**EXERCISE DETAILS:** Only an exact copy of the records, from the line with "blue cone G4 level 2 -> blue cone A13 level 1" through the last line, is wanted.

Before-and-after object lists
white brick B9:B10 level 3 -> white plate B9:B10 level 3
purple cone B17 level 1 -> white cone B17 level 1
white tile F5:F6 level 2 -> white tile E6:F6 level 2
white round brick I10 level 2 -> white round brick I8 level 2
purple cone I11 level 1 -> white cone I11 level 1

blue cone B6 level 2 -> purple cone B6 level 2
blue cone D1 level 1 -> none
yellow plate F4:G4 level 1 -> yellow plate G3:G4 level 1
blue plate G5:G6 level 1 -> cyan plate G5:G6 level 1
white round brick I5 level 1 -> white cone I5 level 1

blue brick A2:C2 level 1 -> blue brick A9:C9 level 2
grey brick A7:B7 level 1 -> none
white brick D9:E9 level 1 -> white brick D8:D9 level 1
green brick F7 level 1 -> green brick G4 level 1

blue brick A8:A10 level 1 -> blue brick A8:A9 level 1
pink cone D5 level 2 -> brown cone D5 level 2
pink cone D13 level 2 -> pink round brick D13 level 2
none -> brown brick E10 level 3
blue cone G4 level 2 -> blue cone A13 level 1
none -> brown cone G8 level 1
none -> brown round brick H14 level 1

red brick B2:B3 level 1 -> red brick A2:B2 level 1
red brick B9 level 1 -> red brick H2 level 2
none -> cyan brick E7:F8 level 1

**REPLY TO THE EXERCISE:**
blue cone G4 level 2 -> blue cone A13 level 1
none -> brown cone G8 level 1
none -> brown round brick H14 level 1

red brick B2:B3 level 1 -> red brick A2:B2 level 1
red brick B9 level 1 -> red brick H2 level 2
none -> cyan brick E7:F8 level 1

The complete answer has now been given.